** Opening Listed records block **
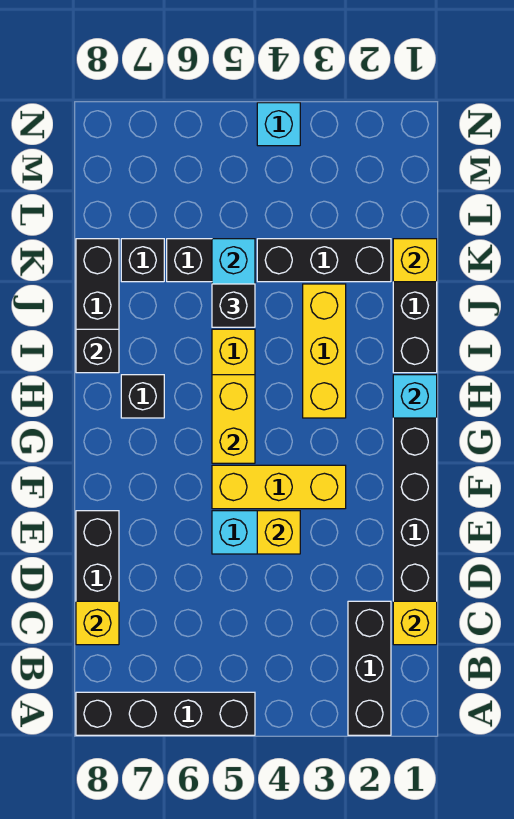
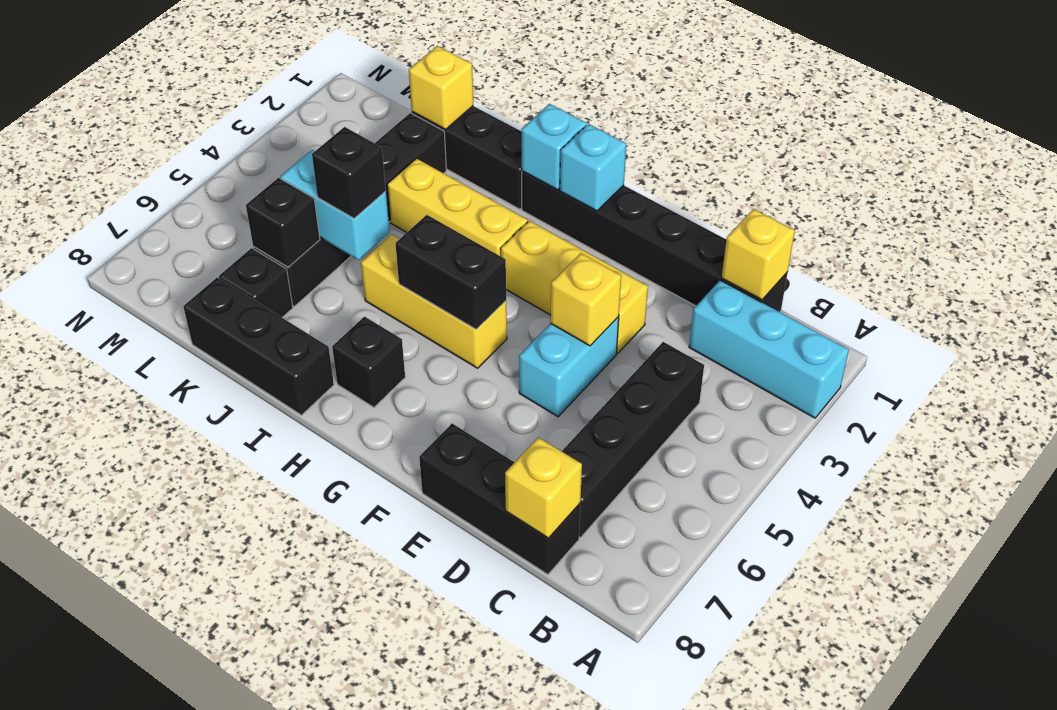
black brick A2:C2 level 1 -> cyan brick A2:C2 level 1
black brick A5:A8 level 1 -> black brick C4:C7 level 1
yellow brick F3:F5 level 1 -> yellow brick E3:G3 level 1
yellow brick G5:H5 level 2 -> black brick G5:H5 level 2
black brick I8 level 2 -> black brick K6 level 2
cyan brick N4 level 1 -> cyan brick G1 level 2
** Closing Listed records block **
**Exercise aim**: Could the lines above be copied out exactly, with no image carried over?

**Reply to the task**:
black brick A2:C2 level 1 -> cyan brick A2:C2 level 1
black brick A5:A8 level 1 -> black brick C4:C7 level 1
yellow brick F3:F5 level 1 -> yellow brick E3:G3 level 1
yellow brick G5:H5 level 2 -> black brick G5:H5 level 2
black brick I8 level 2 -> black brick K6 level 2
cyan brick N4 level 1 -> cyan brick G1 level 2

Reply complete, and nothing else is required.